■ Task to carry out ■
Lines with "bell": how many are there in the listing below? Reply with the number only.

■ Source data ■
- - -

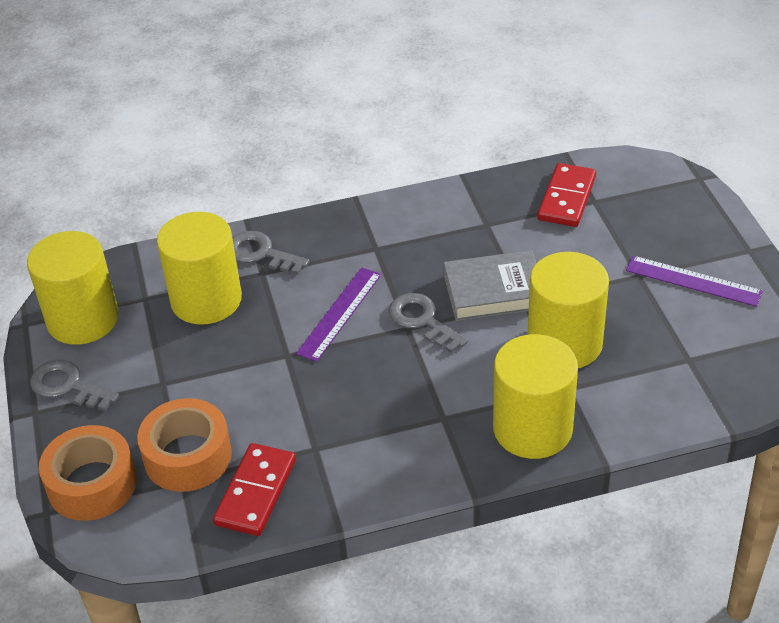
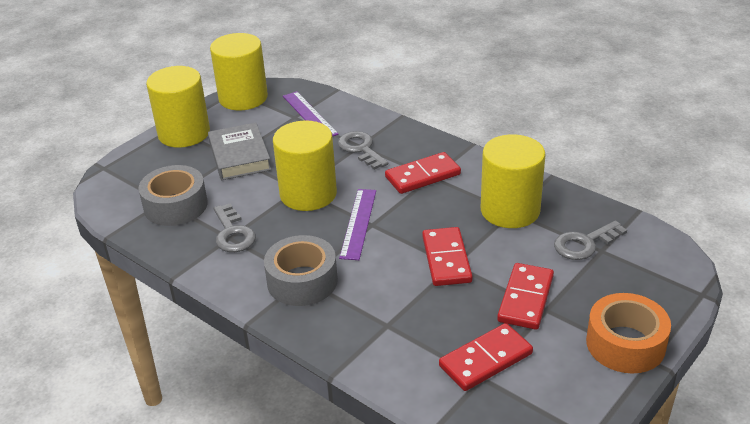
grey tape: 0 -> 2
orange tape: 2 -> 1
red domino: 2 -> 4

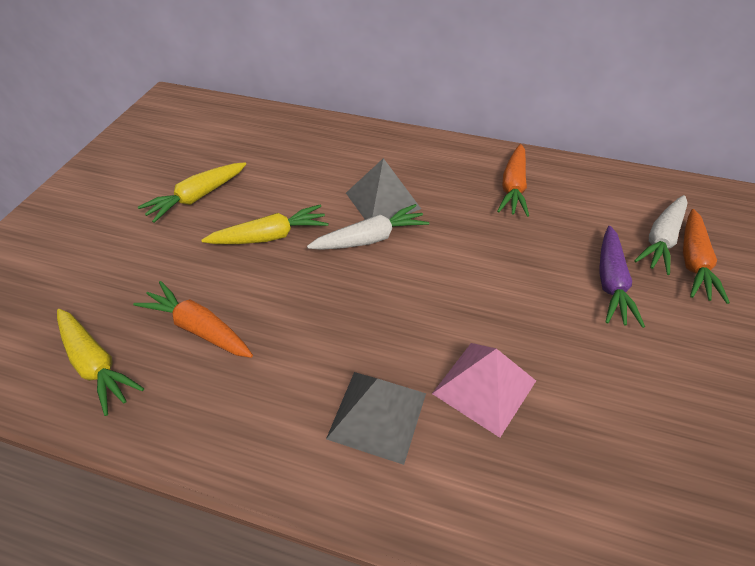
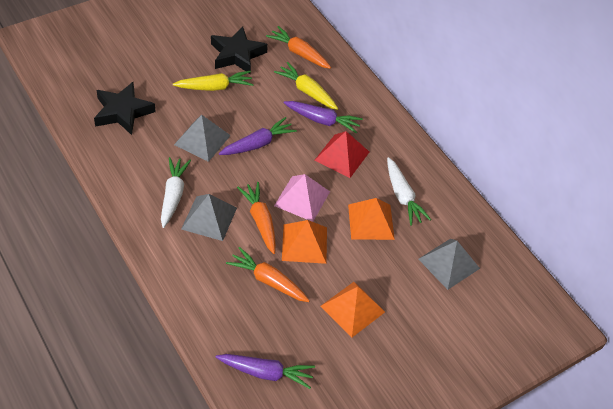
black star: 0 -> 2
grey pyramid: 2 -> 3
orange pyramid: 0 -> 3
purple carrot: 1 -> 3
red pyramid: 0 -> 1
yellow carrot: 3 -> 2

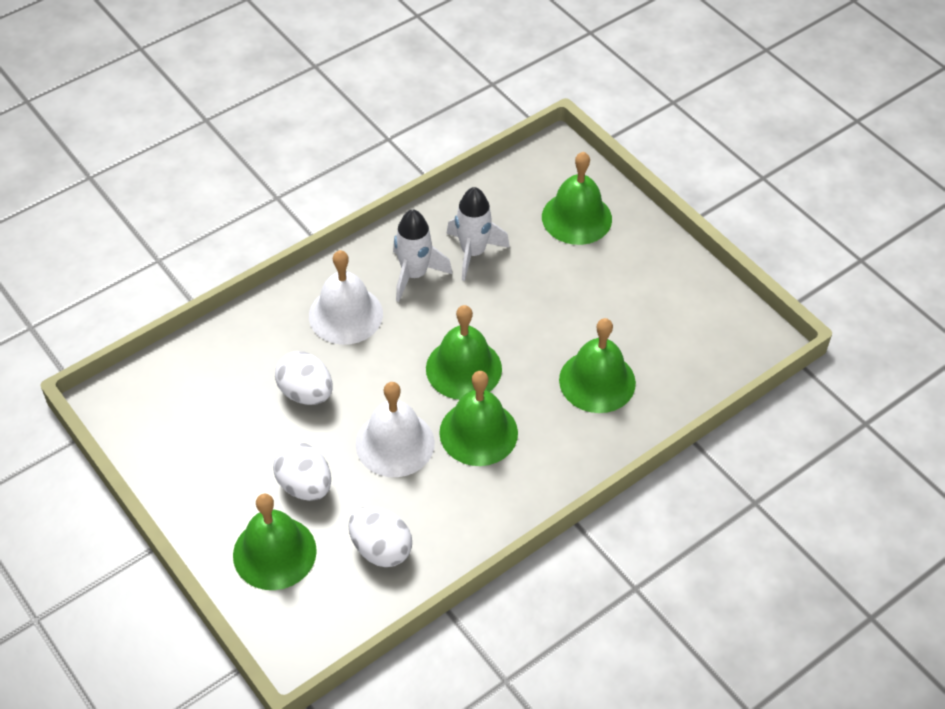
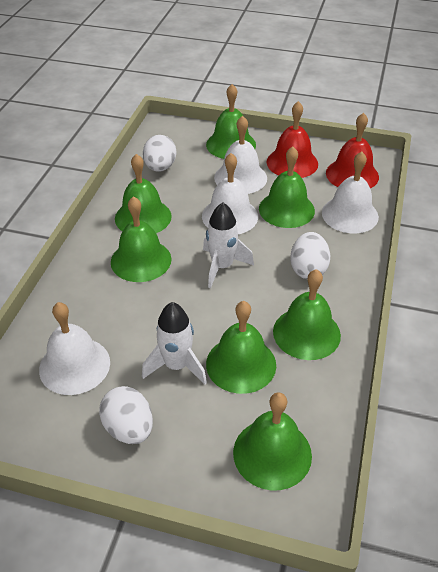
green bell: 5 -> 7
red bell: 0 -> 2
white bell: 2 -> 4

- - -

■ Result of the task ■
3